What you should do: Print the data below again in full, exactly as it stands, with no images.

The data:

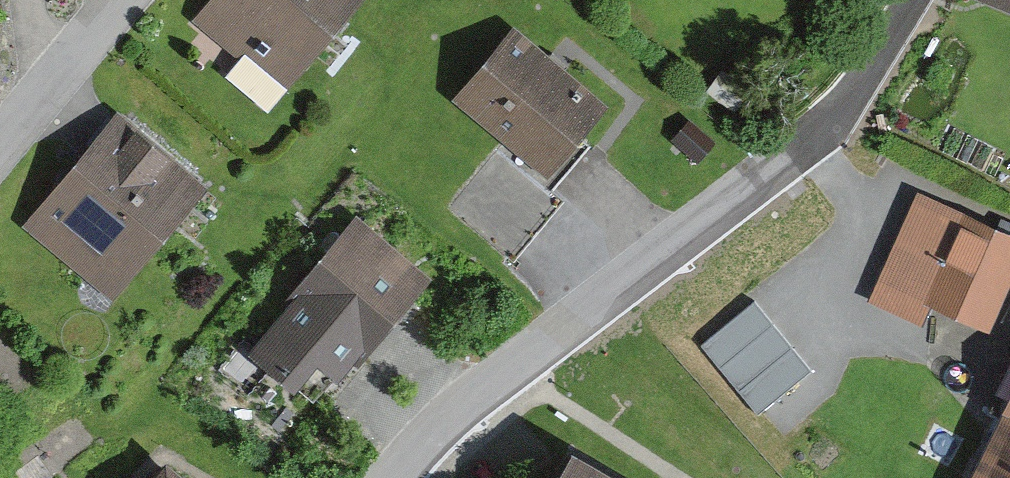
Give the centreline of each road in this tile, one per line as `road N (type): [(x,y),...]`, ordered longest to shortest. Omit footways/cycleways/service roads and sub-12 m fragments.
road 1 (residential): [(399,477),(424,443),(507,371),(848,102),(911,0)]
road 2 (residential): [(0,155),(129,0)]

Result below:
Give the centreline of each road in this tile, one per line as `road N (type): [(x,y),...]`, ordered longest to shortest. Omit footways/cycleways/service roads and sub-12 m fragments.
road 1 (residential): [(399,477),(424,443),(507,371),(848,102),(911,0)]
road 2 (residential): [(0,155),(129,0)]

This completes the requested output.